### PROBLEM TO SOLVE
Pick out each line in these entries that contains the string "none".

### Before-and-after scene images

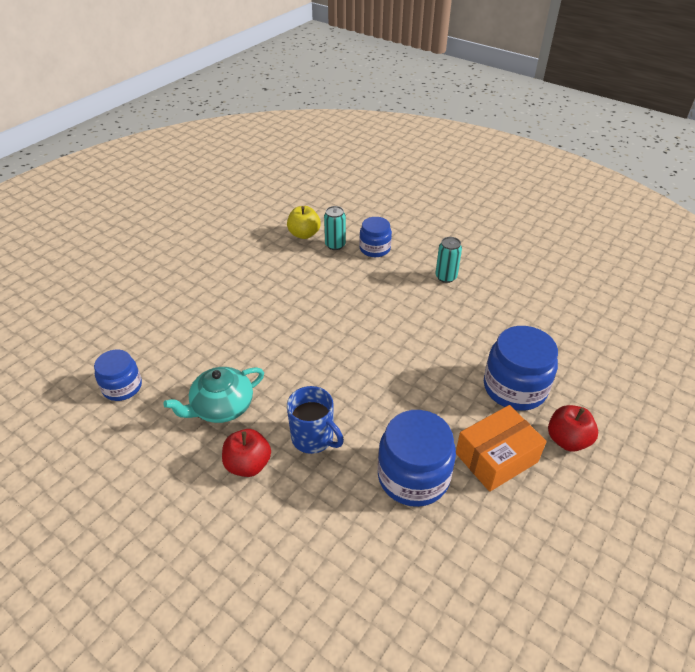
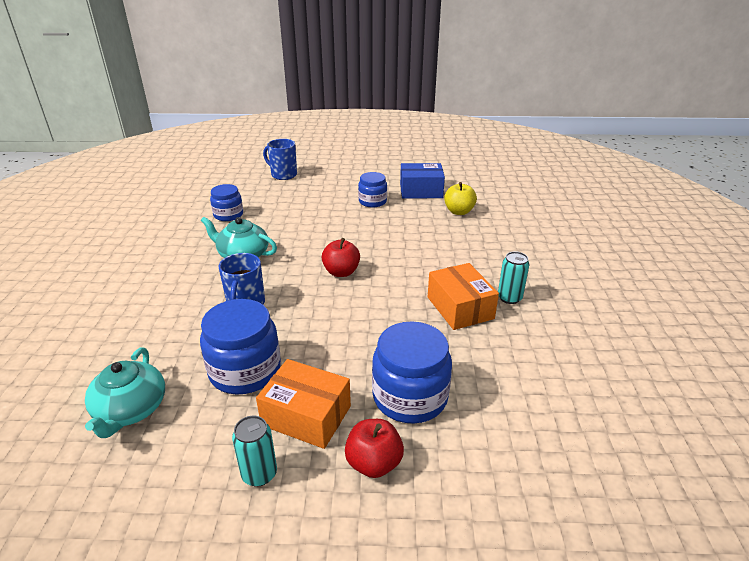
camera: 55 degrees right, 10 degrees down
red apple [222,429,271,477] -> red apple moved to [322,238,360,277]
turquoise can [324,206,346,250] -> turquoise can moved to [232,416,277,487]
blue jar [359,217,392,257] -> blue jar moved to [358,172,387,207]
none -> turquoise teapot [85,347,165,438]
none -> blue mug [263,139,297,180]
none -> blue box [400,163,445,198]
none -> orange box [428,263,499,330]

### SOLUTION TO THE EXERCISE
none -> turquoise teapot [85,347,165,438]
none -> blue mug [263,139,297,180]
none -> blue box [400,163,445,198]
none -> orange box [428,263,499,330]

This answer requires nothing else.